__HOW TO COMPLETE THIS TASK__
Everything in the records below is to be reproduced exactly, apart from the images.

- Opening Delimiter -

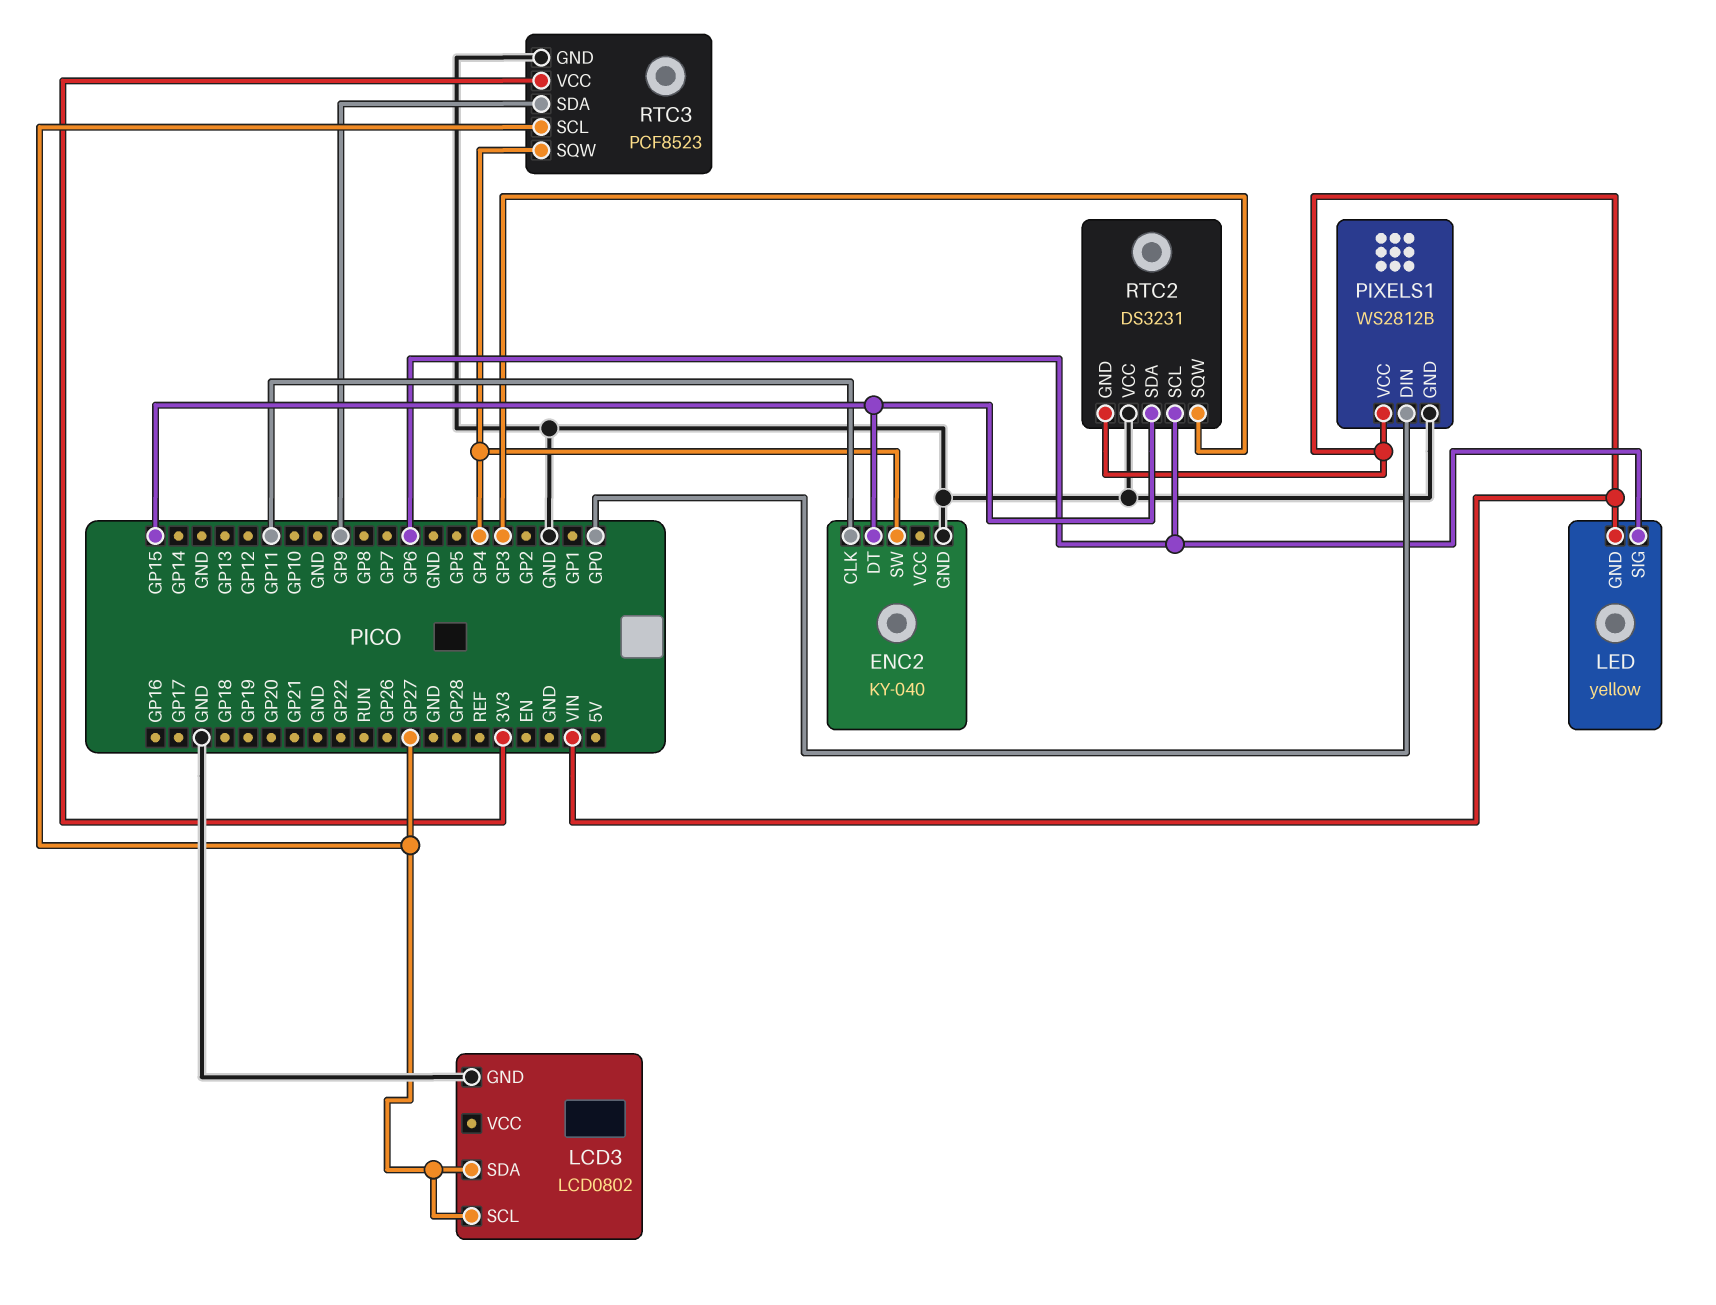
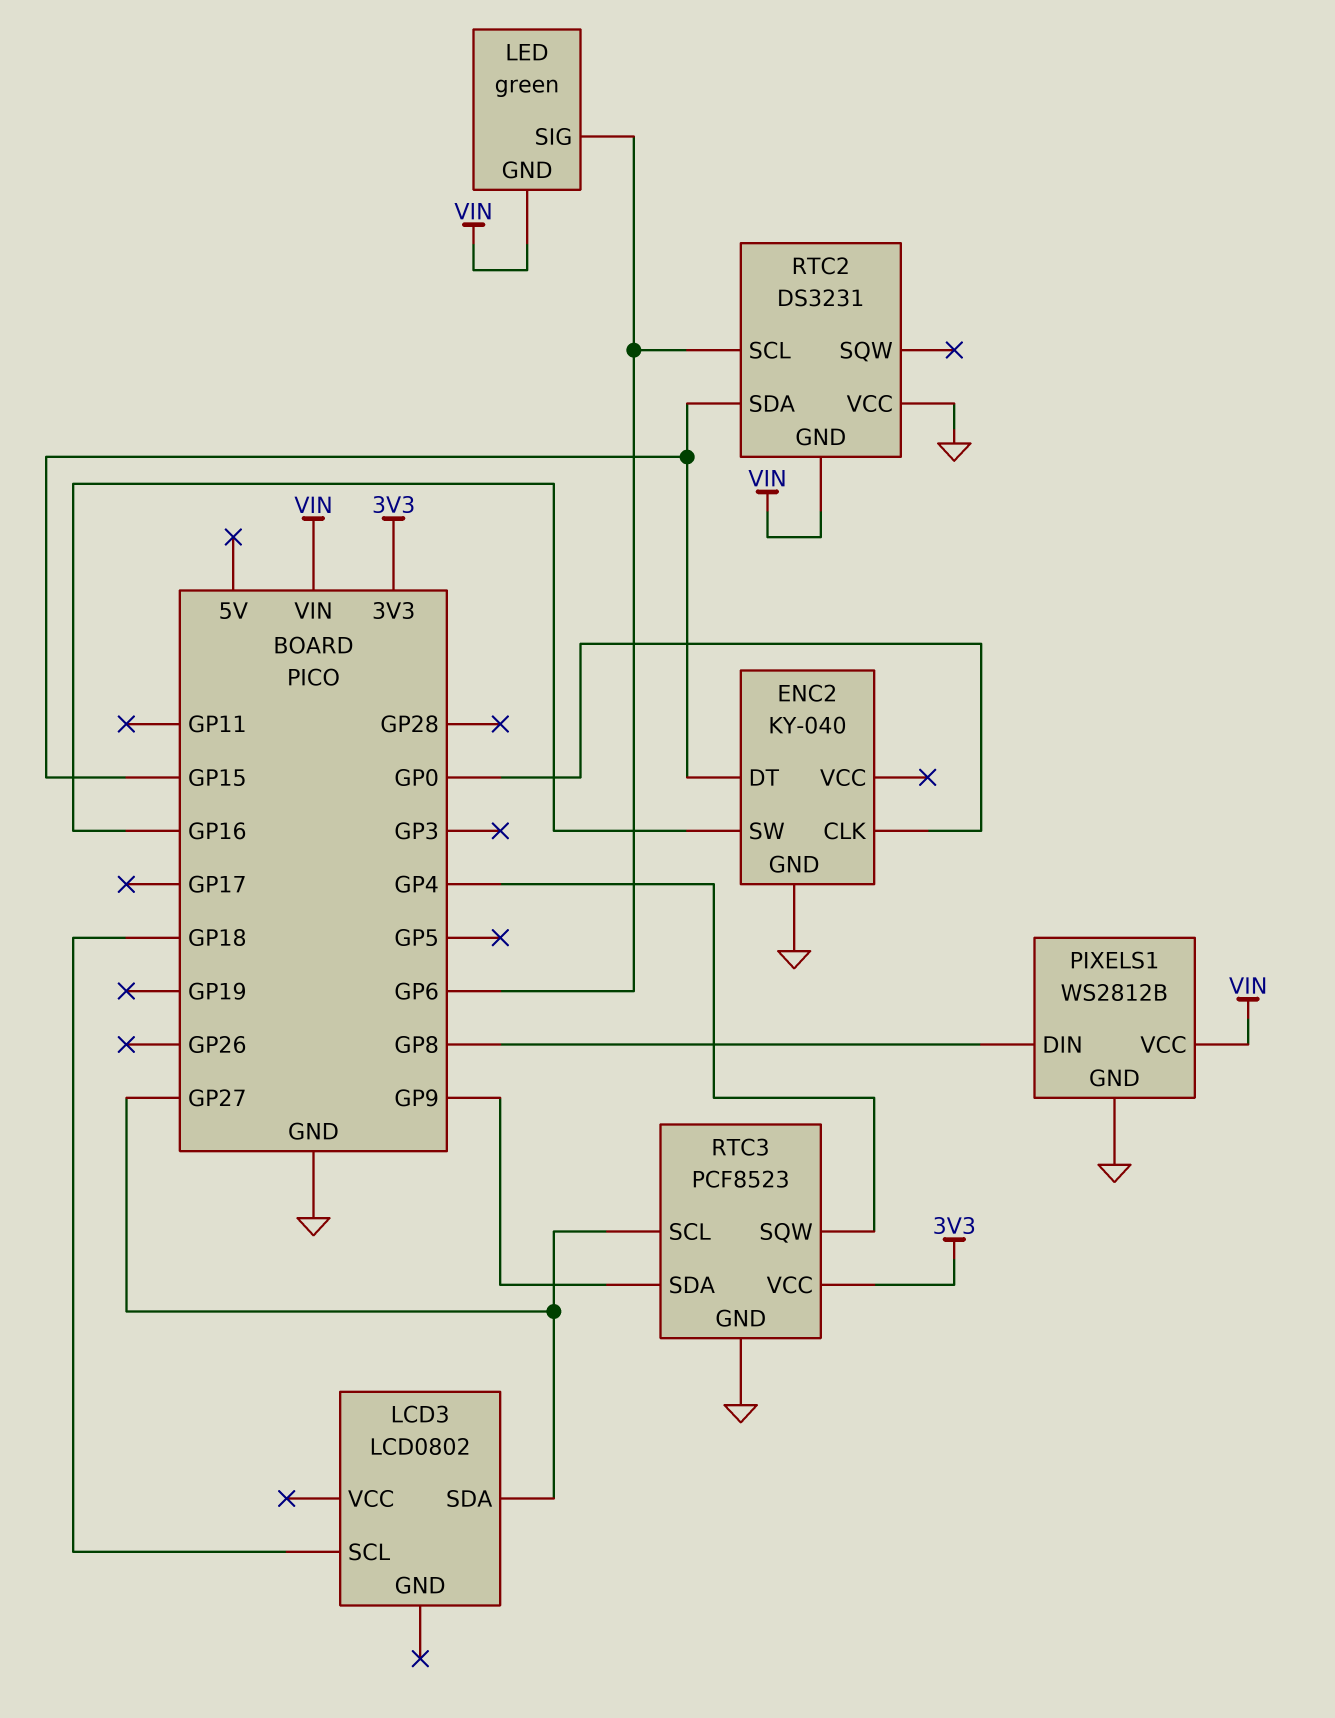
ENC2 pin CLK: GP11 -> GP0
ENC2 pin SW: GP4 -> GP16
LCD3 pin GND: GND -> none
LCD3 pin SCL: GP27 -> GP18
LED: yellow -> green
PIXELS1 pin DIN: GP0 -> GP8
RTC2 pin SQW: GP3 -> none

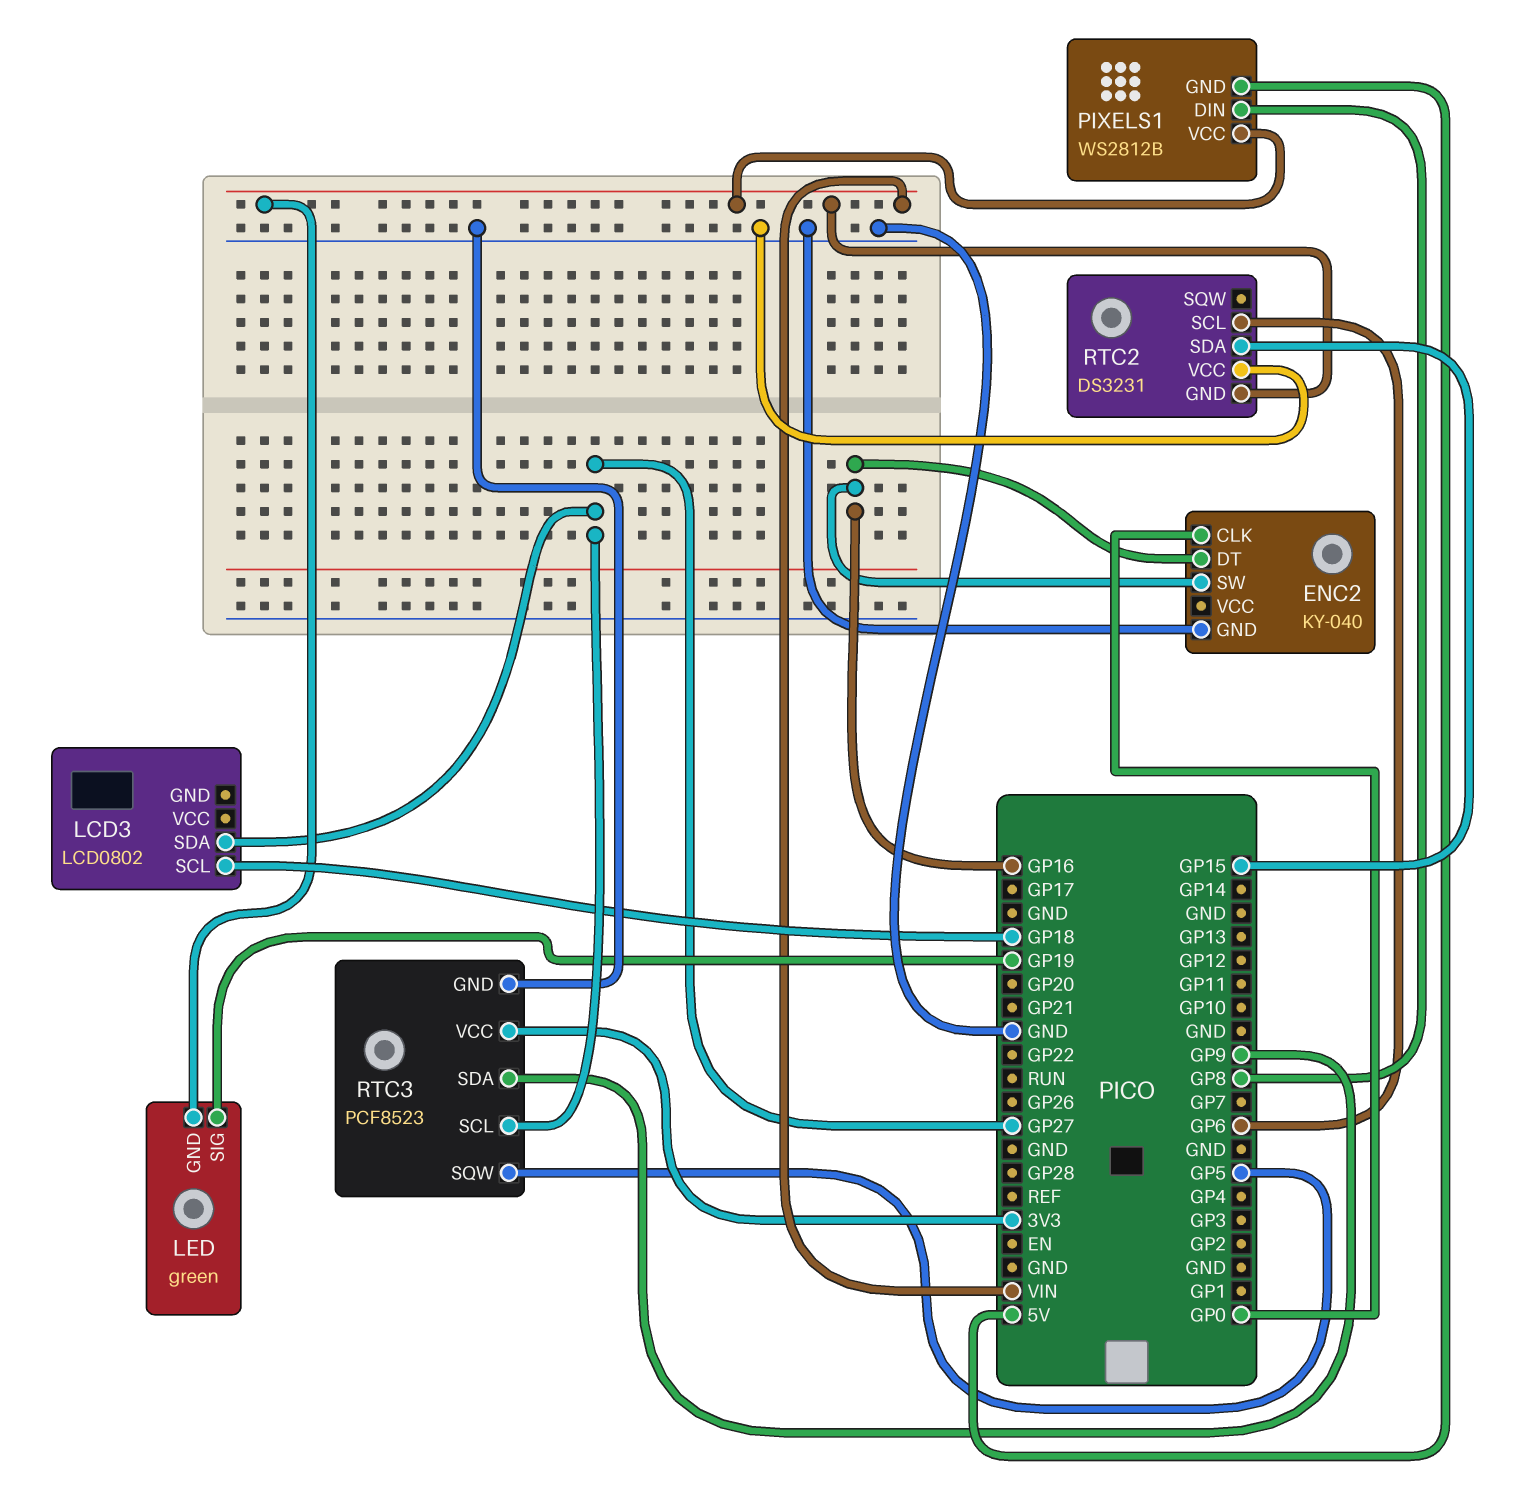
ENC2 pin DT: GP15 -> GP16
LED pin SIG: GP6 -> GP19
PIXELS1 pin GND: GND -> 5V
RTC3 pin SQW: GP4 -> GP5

- Closing Delimiter -

__SOLUTION FOR THIS PROBLEM__
ENC2 pin CLK: GP11 -> GP0
ENC2 pin SW: GP4 -> GP16
LCD3 pin GND: GND -> none
LCD3 pin SCL: GP27 -> GP18
LED: yellow -> green
PIXELS1 pin DIN: GP0 -> GP8
RTC2 pin SQW: GP3 -> none

ENC2 pin DT: GP15 -> GP16
LED pin SIG: GP6 -> GP19
PIXELS1 pin GND: GND -> 5V
RTC3 pin SQW: GP4 -> GP5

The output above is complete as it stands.